The word "none" occurs in some of the lines below; copy each of those lines.

Stored data

*****

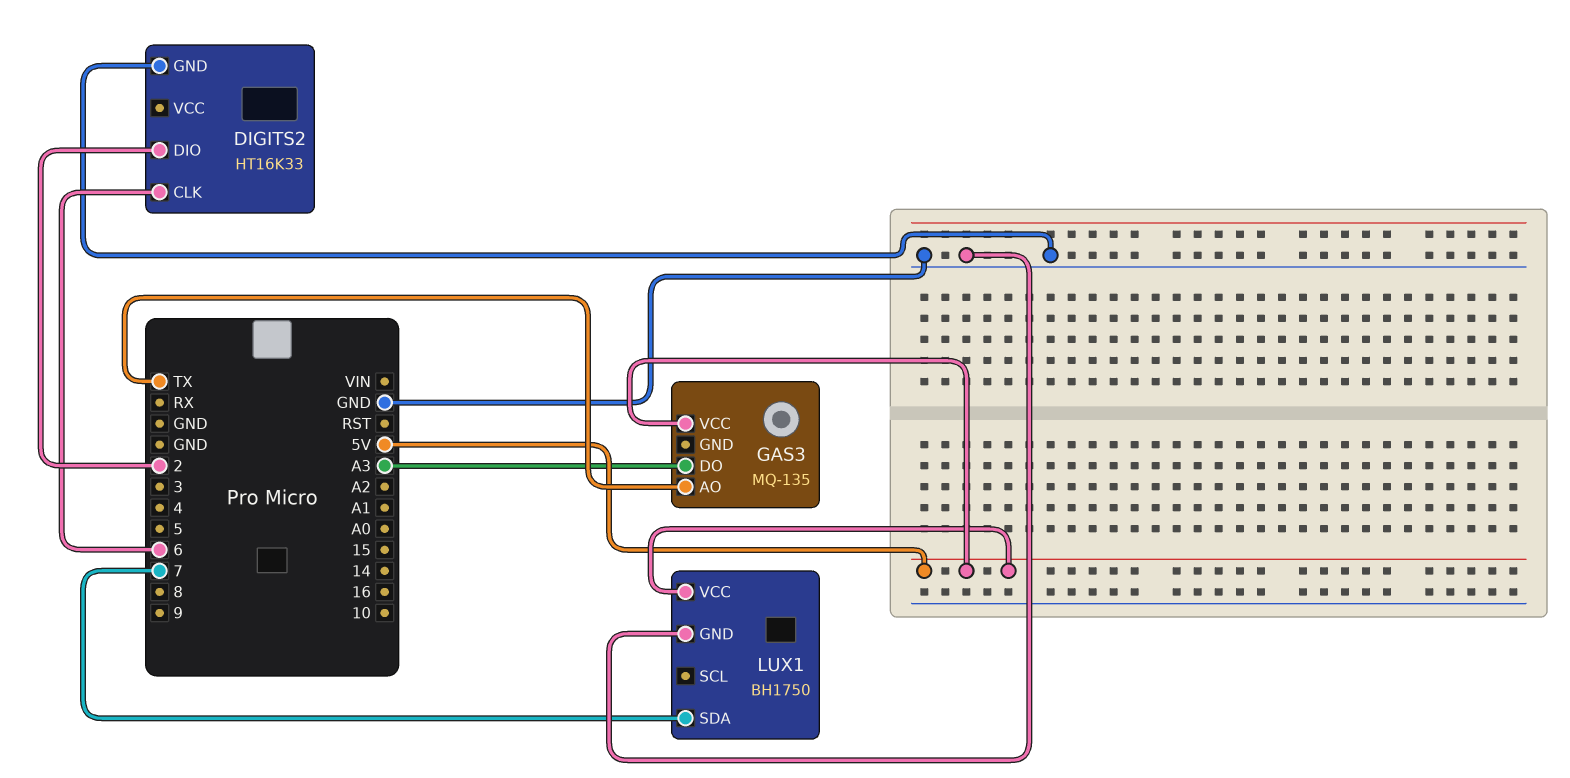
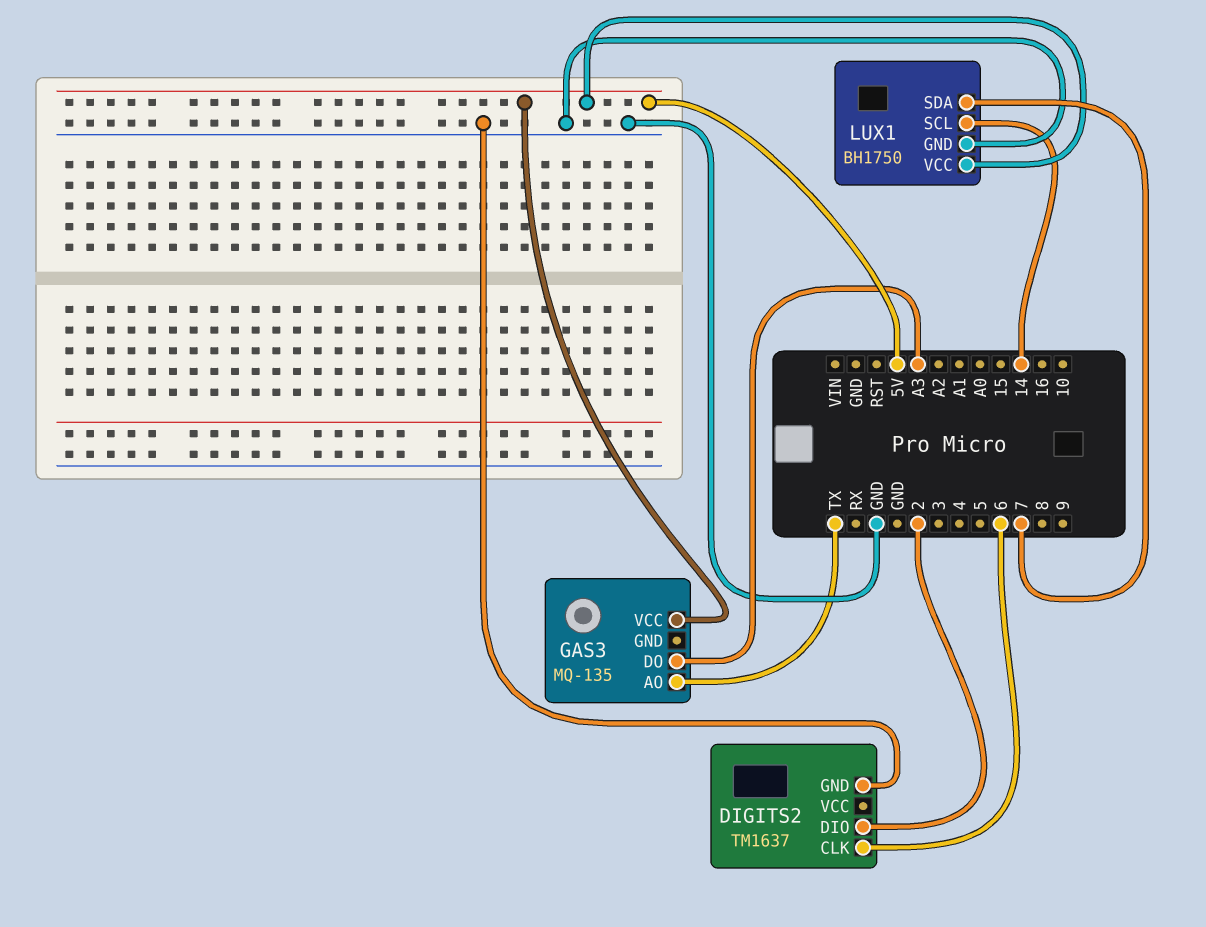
DIGITS2: HT16K33 -> TM1637
LUX1 pin SCL: none -> 14

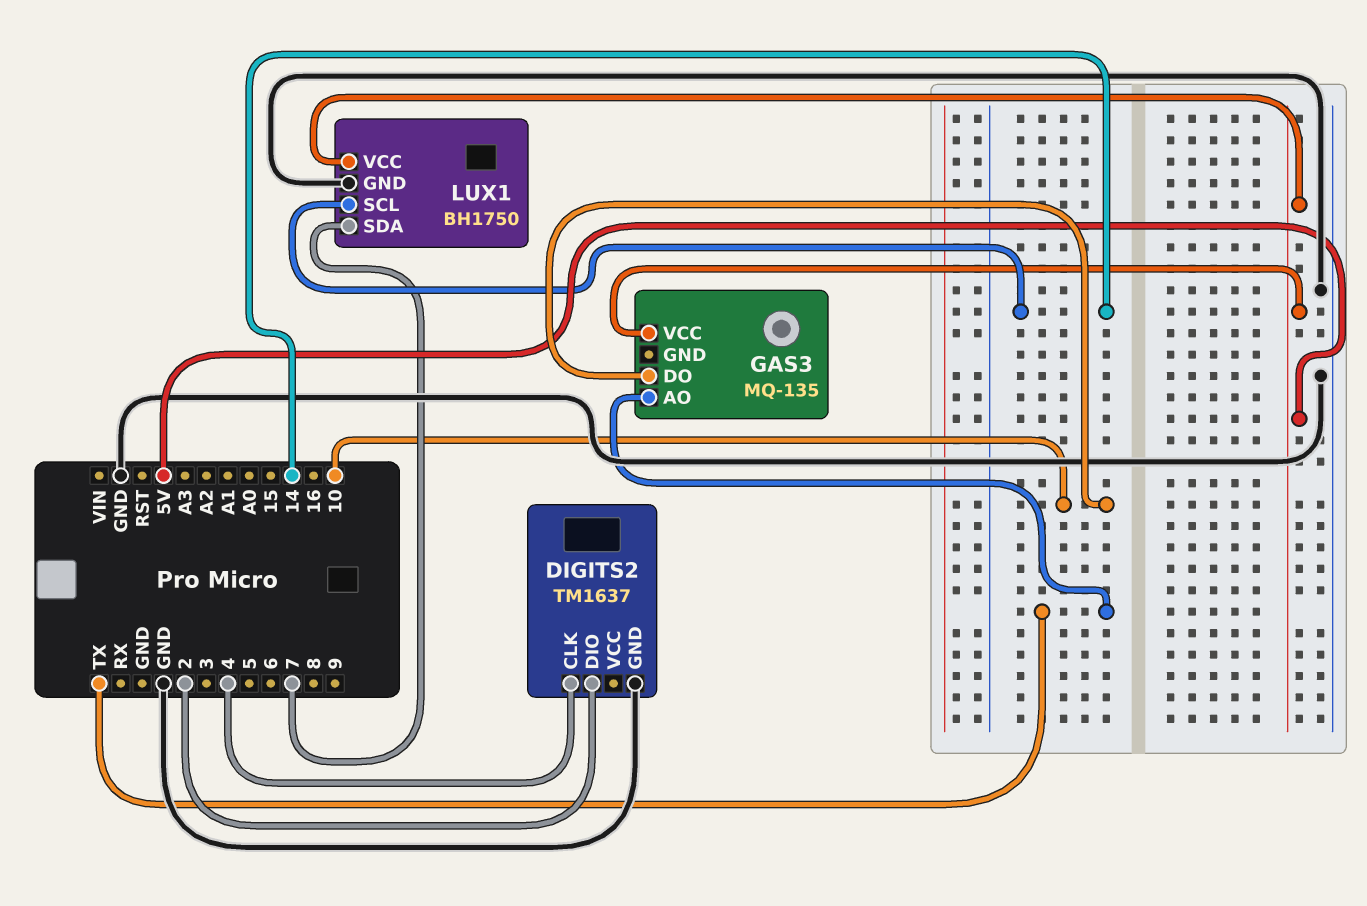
DIGITS2 pin CLK: 6 -> 4
GAS3 pin DO: A3 -> 10

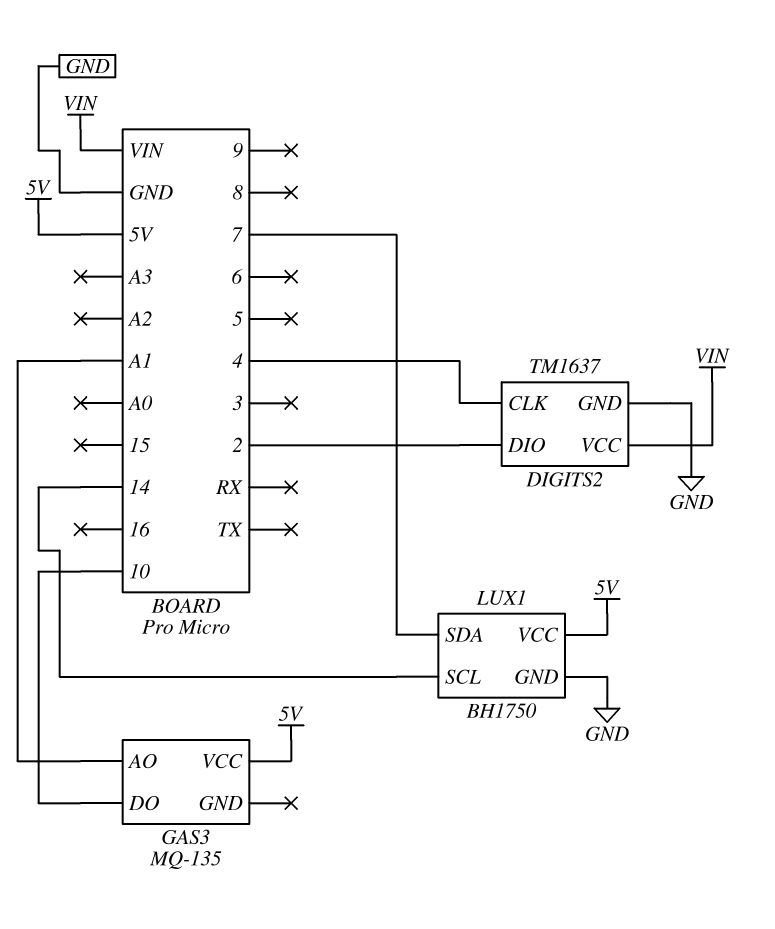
DIGITS2 pin VCC: none -> VIN
GAS3 pin AO: TX -> A1

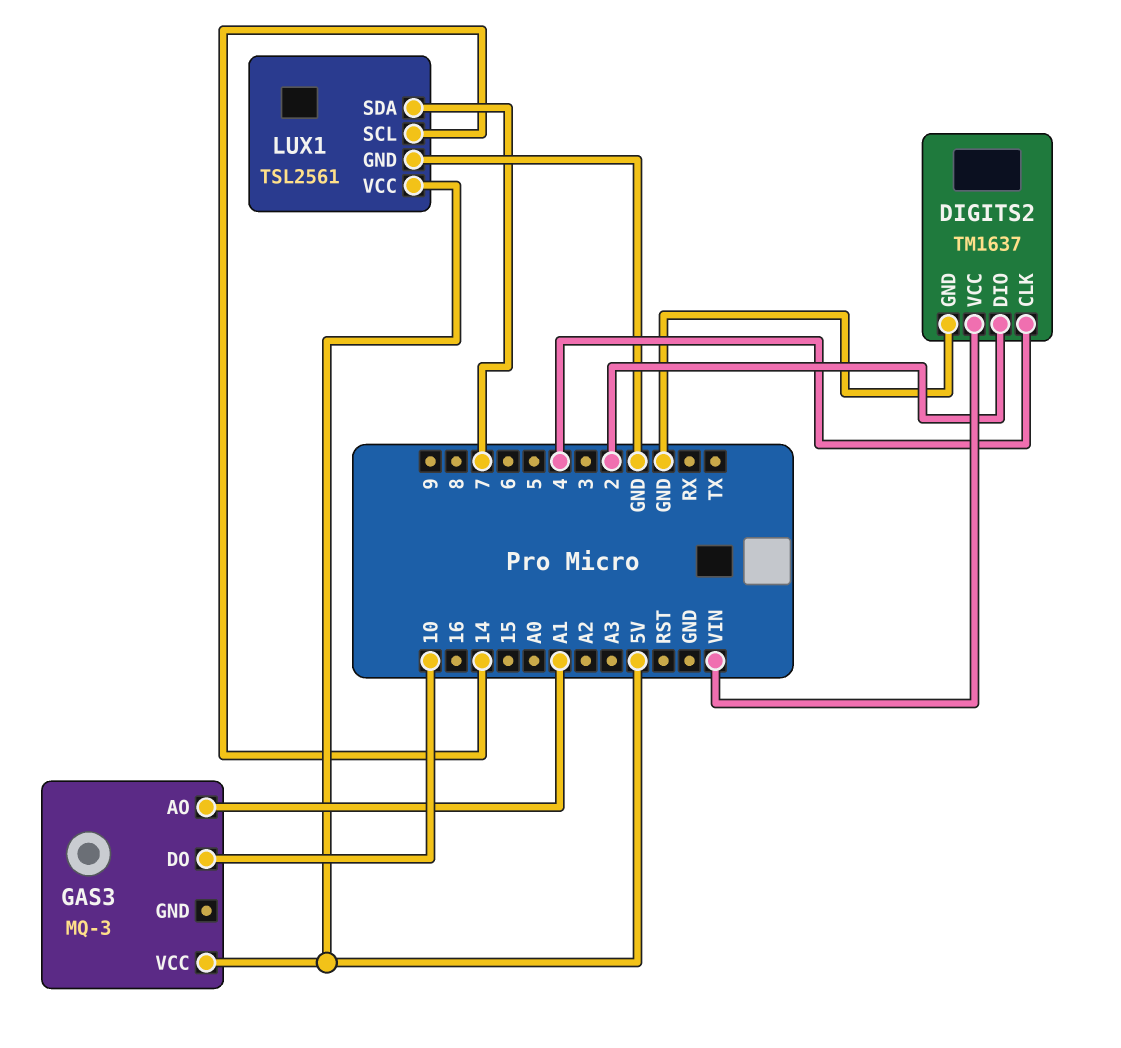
GAS3: MQ-135 -> MQ-3
LUX1: BH1750 -> TSL2561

*****

> **Exercise answer**
LUX1 pin SCL: none -> 14
DIGITS2 pin VCC: none -> VIN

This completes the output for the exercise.